MATERIAL FOR THE TASK:
-- Opening Marker --

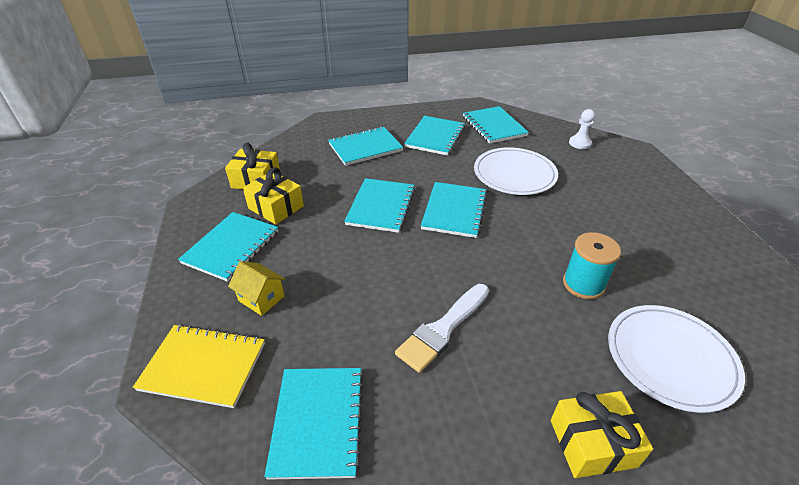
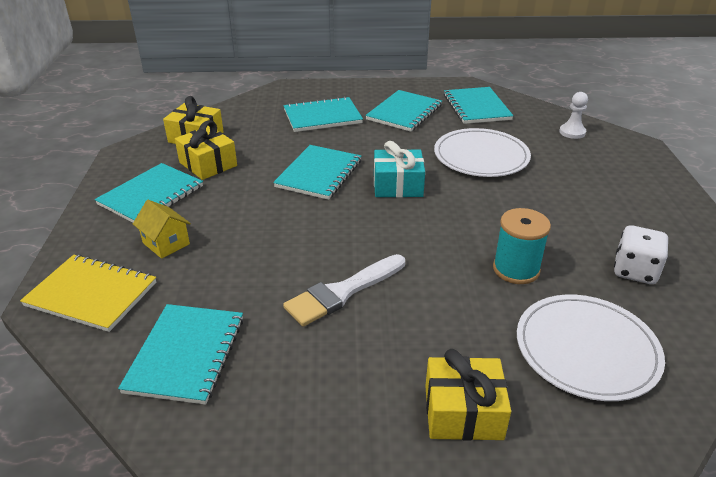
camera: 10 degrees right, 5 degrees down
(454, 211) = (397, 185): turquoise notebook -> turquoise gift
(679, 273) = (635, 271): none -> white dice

-- Closing Marker --
-- Opening Marker --

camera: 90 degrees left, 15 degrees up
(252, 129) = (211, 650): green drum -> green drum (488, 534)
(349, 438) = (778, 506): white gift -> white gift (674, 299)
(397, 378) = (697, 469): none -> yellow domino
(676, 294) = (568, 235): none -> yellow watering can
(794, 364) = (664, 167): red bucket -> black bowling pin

-- Closing Marker --

TASK ITEM: Please output exactly the lines between the one holding "(397, 378) = (697, 469): none" and the one holding "(794, 364) = (664, 167): red" in the records above, inclusive, and nothing more.

ANSWER SECTION:
(397, 378) = (697, 469): none -> yellow domino
(676, 294) = (568, 235): none -> yellow watering can
(794, 364) = (664, 167): red bucket -> black bowling pin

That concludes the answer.